[Stored dataset items]
────

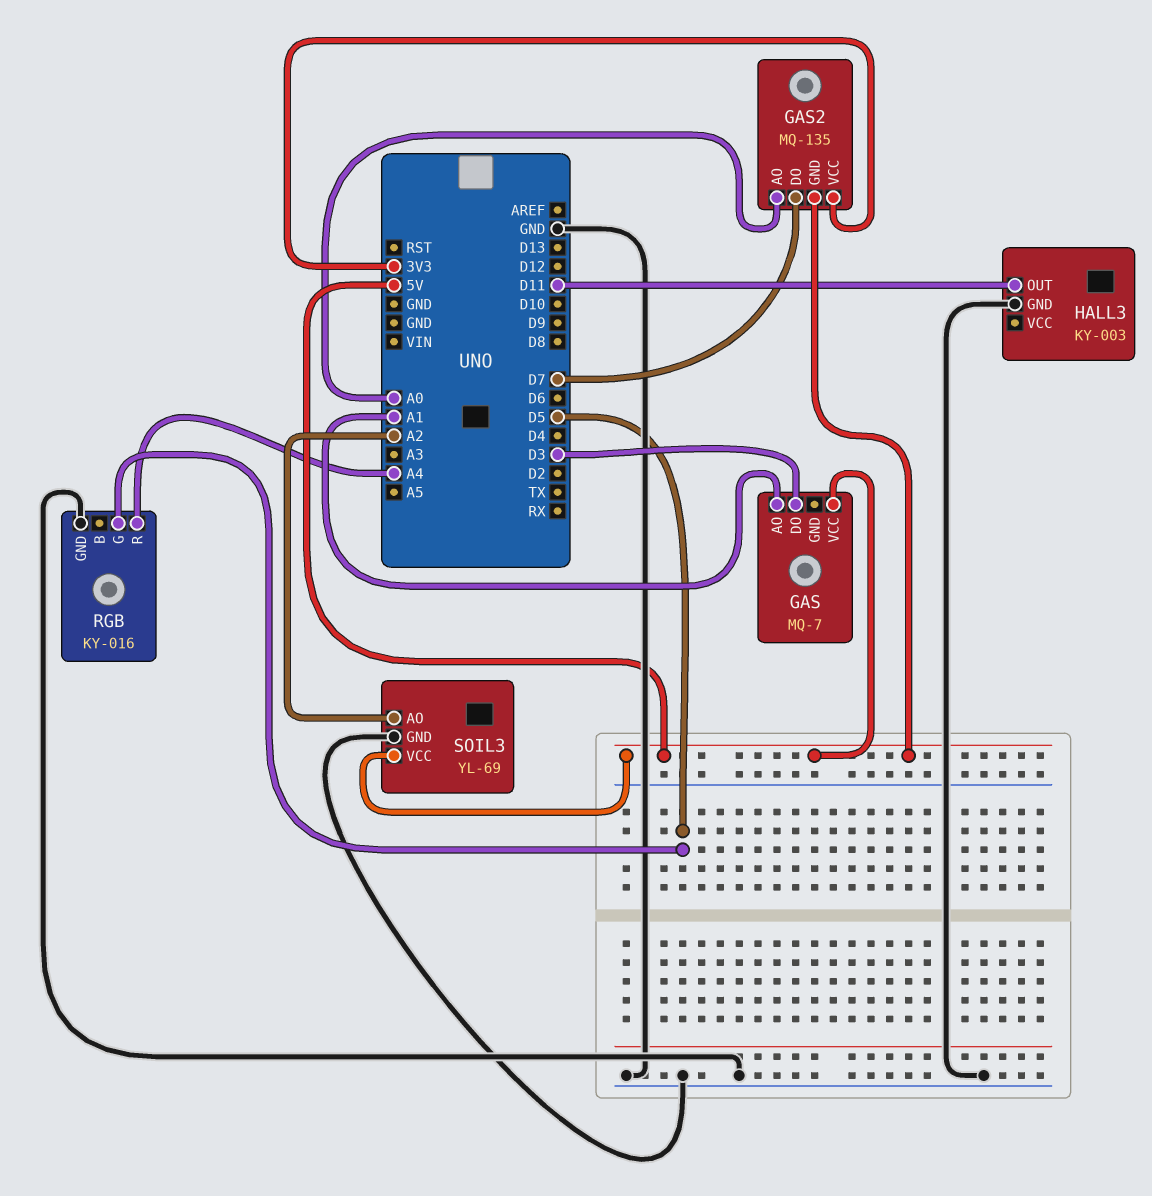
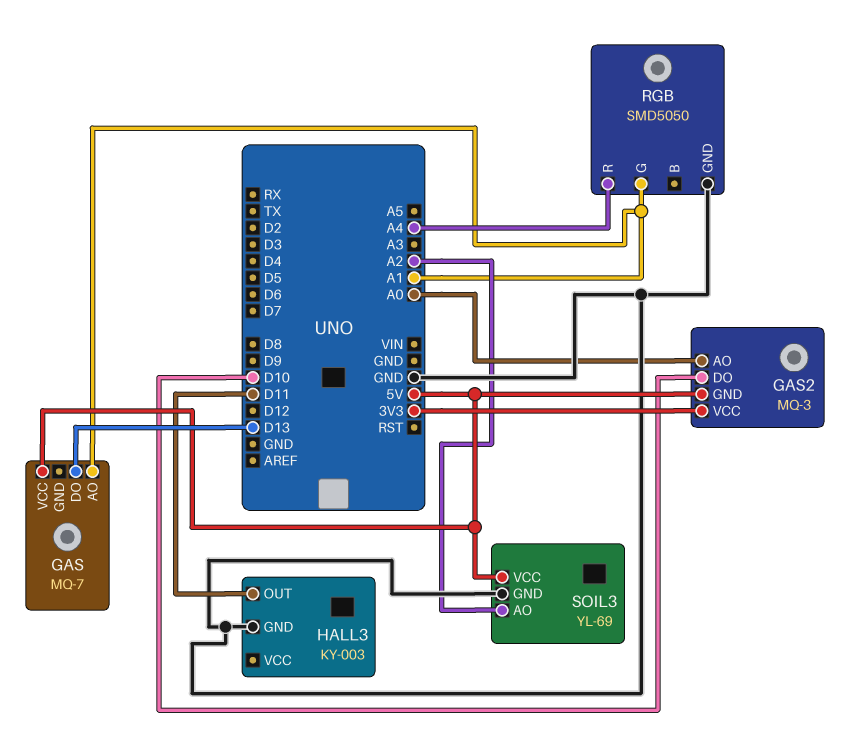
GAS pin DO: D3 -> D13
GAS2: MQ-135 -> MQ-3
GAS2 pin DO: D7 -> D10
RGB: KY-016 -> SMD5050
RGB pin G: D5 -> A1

────

Repeat the preceding records precisely, and leave every picture out of the copy.

GAS pin DO: D3 -> D13
GAS2: MQ-135 -> MQ-3
GAS2 pin DO: D7 -> D10
RGB: KY-016 -> SMD5050
RGB pin G: D5 -> A1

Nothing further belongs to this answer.